• _Your task_:
Please edit the data below, changing every "counterclockwise" to "anticlockwise" and keeping everything else the same. Leave the pictures out of your answer.

Collected data:
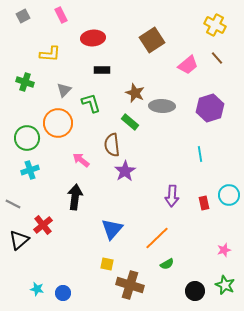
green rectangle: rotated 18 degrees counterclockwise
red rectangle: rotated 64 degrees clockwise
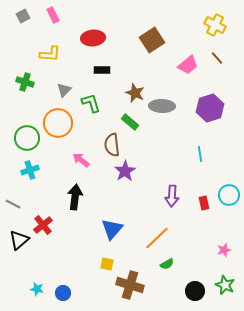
pink rectangle: moved 8 px left
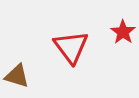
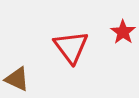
brown triangle: moved 3 px down; rotated 8 degrees clockwise
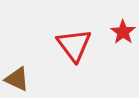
red triangle: moved 3 px right, 2 px up
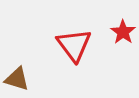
brown triangle: rotated 8 degrees counterclockwise
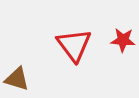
red star: moved 8 px down; rotated 30 degrees counterclockwise
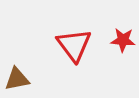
brown triangle: rotated 28 degrees counterclockwise
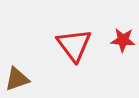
brown triangle: rotated 8 degrees counterclockwise
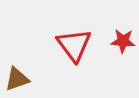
red star: moved 1 px down
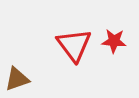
red star: moved 9 px left
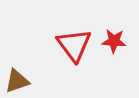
brown triangle: moved 2 px down
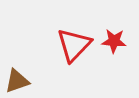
red triangle: rotated 21 degrees clockwise
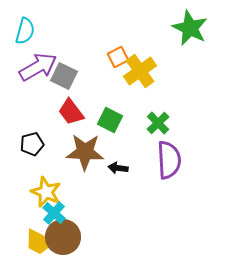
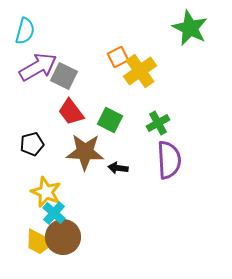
green cross: rotated 15 degrees clockwise
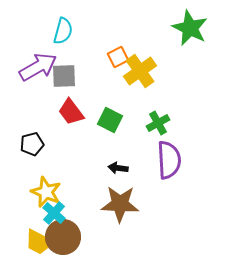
cyan semicircle: moved 38 px right
gray square: rotated 28 degrees counterclockwise
brown star: moved 35 px right, 52 px down
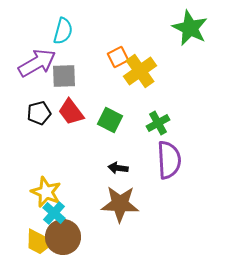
purple arrow: moved 1 px left, 4 px up
black pentagon: moved 7 px right, 31 px up
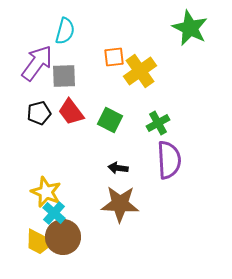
cyan semicircle: moved 2 px right
orange square: moved 4 px left; rotated 20 degrees clockwise
purple arrow: rotated 24 degrees counterclockwise
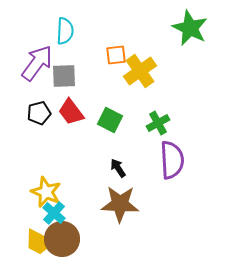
cyan semicircle: rotated 12 degrees counterclockwise
orange square: moved 2 px right, 2 px up
purple semicircle: moved 3 px right
black arrow: rotated 48 degrees clockwise
brown circle: moved 1 px left, 2 px down
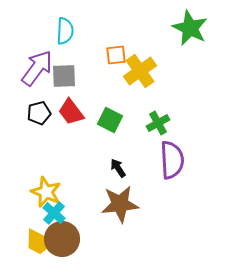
purple arrow: moved 5 px down
brown star: rotated 9 degrees counterclockwise
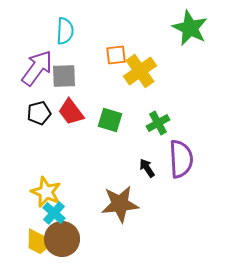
green square: rotated 10 degrees counterclockwise
purple semicircle: moved 9 px right, 1 px up
black arrow: moved 29 px right
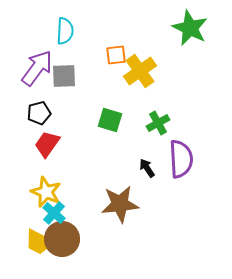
red trapezoid: moved 24 px left, 32 px down; rotated 72 degrees clockwise
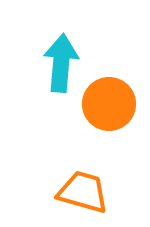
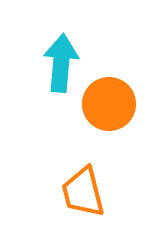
orange trapezoid: rotated 120 degrees counterclockwise
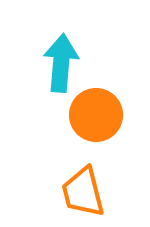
orange circle: moved 13 px left, 11 px down
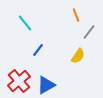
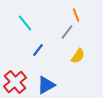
gray line: moved 22 px left
red cross: moved 4 px left, 1 px down
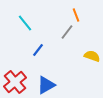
yellow semicircle: moved 14 px right; rotated 105 degrees counterclockwise
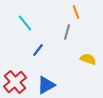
orange line: moved 3 px up
gray line: rotated 21 degrees counterclockwise
yellow semicircle: moved 4 px left, 3 px down
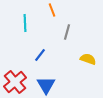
orange line: moved 24 px left, 2 px up
cyan line: rotated 36 degrees clockwise
blue line: moved 2 px right, 5 px down
blue triangle: rotated 30 degrees counterclockwise
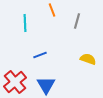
gray line: moved 10 px right, 11 px up
blue line: rotated 32 degrees clockwise
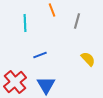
yellow semicircle: rotated 28 degrees clockwise
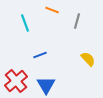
orange line: rotated 48 degrees counterclockwise
cyan line: rotated 18 degrees counterclockwise
red cross: moved 1 px right, 1 px up
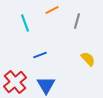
orange line: rotated 48 degrees counterclockwise
red cross: moved 1 px left, 1 px down
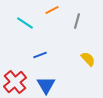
cyan line: rotated 36 degrees counterclockwise
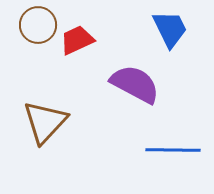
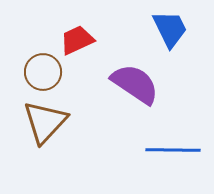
brown circle: moved 5 px right, 47 px down
purple semicircle: rotated 6 degrees clockwise
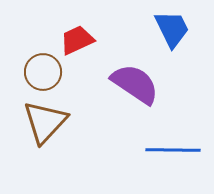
blue trapezoid: moved 2 px right
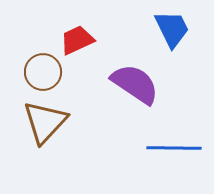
blue line: moved 1 px right, 2 px up
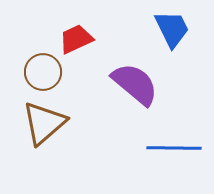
red trapezoid: moved 1 px left, 1 px up
purple semicircle: rotated 6 degrees clockwise
brown triangle: moved 1 px left, 1 px down; rotated 6 degrees clockwise
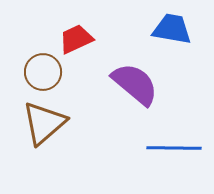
blue trapezoid: rotated 54 degrees counterclockwise
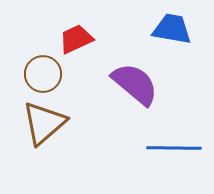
brown circle: moved 2 px down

• _Finished task_:
green rectangle: rotated 18 degrees anticlockwise
red rectangle: rotated 64 degrees clockwise
pink rectangle: moved 8 px left
brown triangle: moved 3 px down; rotated 8 degrees clockwise
red triangle: moved 3 px right, 2 px up
brown triangle: rotated 8 degrees anticlockwise
red star: moved 8 px down; rotated 30 degrees anticlockwise
brown triangle: rotated 28 degrees anticlockwise
brown triangle: rotated 8 degrees anticlockwise
red star: moved 1 px down
red star: moved 9 px left
brown triangle: moved 2 px down
red triangle: rotated 21 degrees clockwise
green cross: rotated 15 degrees clockwise
cyan semicircle: moved 38 px right
gray square: rotated 28 degrees anticlockwise
brown star: moved 35 px right, 52 px down
purple arrow: moved 1 px left, 4 px up
black pentagon: moved 7 px right, 31 px up
cyan semicircle: moved 2 px right
orange square: moved 4 px left; rotated 20 degrees clockwise
purple arrow: rotated 24 degrees anticlockwise
cyan semicircle: rotated 12 degrees anticlockwise
orange square: moved 2 px right, 2 px up
purple semicircle: moved 3 px right
black arrow: rotated 48 degrees clockwise
brown circle: moved 1 px left, 2 px down
purple arrow: moved 5 px down
brown star: rotated 9 degrees anticlockwise
green square: rotated 10 degrees anticlockwise
purple semicircle: moved 9 px right, 1 px up
black arrow: moved 29 px right
red trapezoid: moved 24 px left, 32 px down; rotated 72 degrees clockwise
orange trapezoid: rotated 120 degrees anticlockwise
orange circle: moved 13 px left, 11 px down
gray line: moved 22 px left
red cross: moved 4 px left, 1 px down
yellow semicircle: moved 14 px right; rotated 105 degrees anticlockwise
orange line: moved 3 px up
gray line: rotated 21 degrees anticlockwise
yellow semicircle: moved 4 px left, 3 px down
orange line: moved 24 px left, 2 px up
cyan line: rotated 36 degrees clockwise
blue line: moved 2 px right, 5 px down
blue triangle: rotated 30 degrees anticlockwise
gray line: moved 10 px right, 11 px up
blue line: rotated 32 degrees clockwise
yellow semicircle: rotated 28 degrees clockwise
orange line: rotated 48 degrees anticlockwise
cyan line: rotated 18 degrees anticlockwise
red cross: moved 1 px right, 1 px up
orange line: rotated 48 degrees anticlockwise
red cross: moved 1 px left, 1 px down
cyan line: rotated 36 degrees anticlockwise
brown circle: moved 5 px right, 47 px down
purple semicircle: rotated 6 degrees clockwise
blue trapezoid: moved 2 px right
blue line: moved 1 px right, 2 px up
red trapezoid: moved 1 px left, 1 px up
purple semicircle: rotated 6 degrees clockwise
brown triangle: moved 1 px left, 1 px down; rotated 6 degrees clockwise
blue trapezoid: rotated 54 degrees anticlockwise
brown circle: moved 2 px down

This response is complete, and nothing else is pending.